### PROBLEM TO WORK ON:
What you return should match the data below exactly, with no pictures in it.

### DATA:
[Start of section]

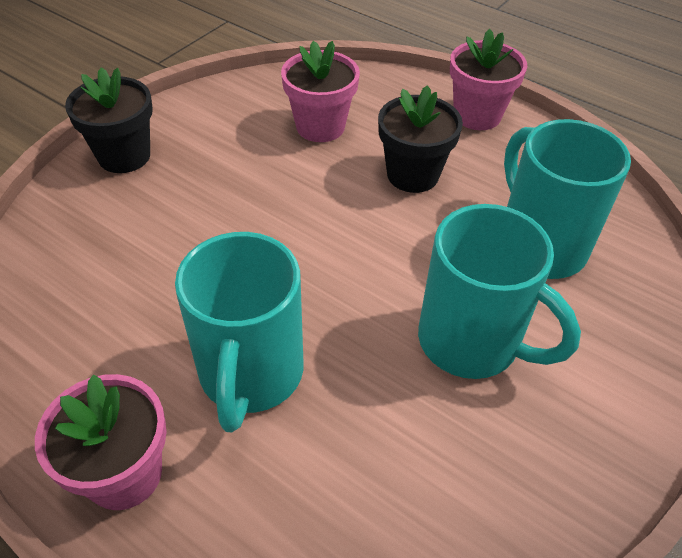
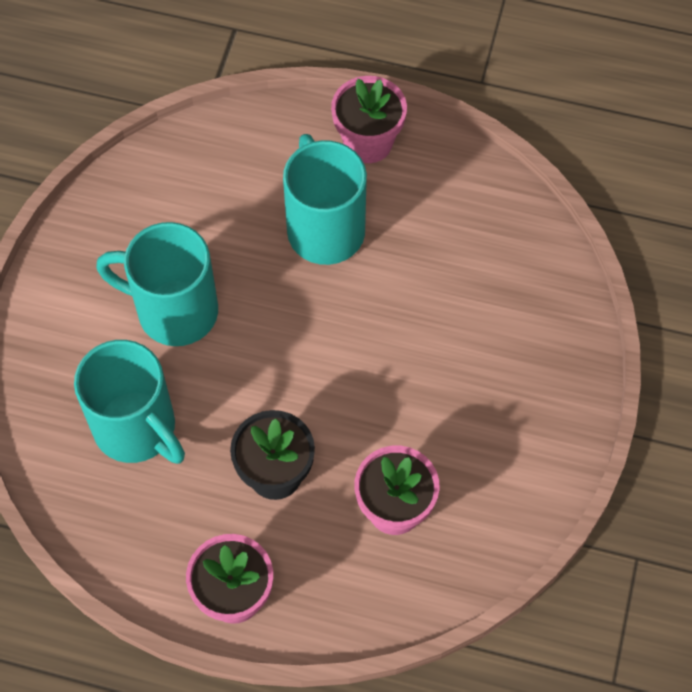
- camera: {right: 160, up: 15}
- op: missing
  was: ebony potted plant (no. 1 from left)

[End of section]

### FINAL ANSWER:
- camera: {right: 160, up: 15}
- op: missing
  was: ebony potted plant (no. 1 from left)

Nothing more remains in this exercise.